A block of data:
::::
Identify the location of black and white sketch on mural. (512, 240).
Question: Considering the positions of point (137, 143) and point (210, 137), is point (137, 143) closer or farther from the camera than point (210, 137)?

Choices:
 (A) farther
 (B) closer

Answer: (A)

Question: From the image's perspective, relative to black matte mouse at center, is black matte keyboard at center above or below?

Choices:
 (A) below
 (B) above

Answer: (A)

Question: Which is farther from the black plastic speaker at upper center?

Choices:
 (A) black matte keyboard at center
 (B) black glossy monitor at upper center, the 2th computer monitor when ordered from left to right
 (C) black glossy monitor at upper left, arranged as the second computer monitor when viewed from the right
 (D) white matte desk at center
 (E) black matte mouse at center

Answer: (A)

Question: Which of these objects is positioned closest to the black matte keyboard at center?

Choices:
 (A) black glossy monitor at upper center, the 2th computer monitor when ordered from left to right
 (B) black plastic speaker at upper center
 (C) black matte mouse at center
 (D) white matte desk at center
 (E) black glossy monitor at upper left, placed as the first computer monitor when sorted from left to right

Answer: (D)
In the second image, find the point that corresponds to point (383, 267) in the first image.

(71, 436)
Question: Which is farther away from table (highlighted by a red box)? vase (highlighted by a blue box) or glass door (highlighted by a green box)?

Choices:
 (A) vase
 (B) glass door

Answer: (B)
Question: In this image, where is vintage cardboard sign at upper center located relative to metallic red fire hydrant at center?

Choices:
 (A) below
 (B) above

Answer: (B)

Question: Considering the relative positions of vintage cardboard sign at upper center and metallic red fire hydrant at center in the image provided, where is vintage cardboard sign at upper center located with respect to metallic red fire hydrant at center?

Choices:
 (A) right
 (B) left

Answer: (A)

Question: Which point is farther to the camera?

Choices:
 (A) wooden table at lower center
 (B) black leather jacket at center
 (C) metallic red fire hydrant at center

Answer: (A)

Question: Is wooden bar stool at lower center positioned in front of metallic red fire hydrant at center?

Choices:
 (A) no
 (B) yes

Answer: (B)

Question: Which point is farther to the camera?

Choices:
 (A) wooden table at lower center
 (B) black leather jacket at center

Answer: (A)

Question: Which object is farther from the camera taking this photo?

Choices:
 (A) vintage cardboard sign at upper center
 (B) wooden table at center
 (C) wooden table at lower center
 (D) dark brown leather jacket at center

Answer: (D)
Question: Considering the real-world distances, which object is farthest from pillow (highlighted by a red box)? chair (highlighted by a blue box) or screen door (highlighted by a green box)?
::::
Transcribe the listing above from the line with "Question: Which of" up to and including the line with "Question: Considering the relative", reproducing each line as it appears.

Question: Which of these objects is positioned closest to the black matte keyboard at center?

Choices:
 (A) black glossy monitor at upper center, the 2th computer monitor when ordered from left to right
 (B) black plastic speaker at upper center
 (C) black matte mouse at center
 (D) white matte desk at center
 (E) black glossy monitor at upper left, placed as the first computer monitor when sorted from left to right

Answer: (D)
In the second image, find the point that corresponds to point (383, 267) in the first image.

(71, 436)
Question: Which is farther away from table (highlighted by a red box)? vase (highlighted by a blue box) or glass door (highlighted by a green box)?

Choices:
 (A) vase
 (B) glass door

Answer: (B)
Question: In this image, where is vintage cardboard sign at upper center located relative to metallic red fire hydrant at center?

Choices:
 (A) below
 (B) above

Answer: (B)

Question: Considering the relative positions of vintage cardboard sign at upper center and metallic red fire hydrant at center in the image provided, where is vintage cardboard sign at upper center located with respect to metallic red fire hydrant at center?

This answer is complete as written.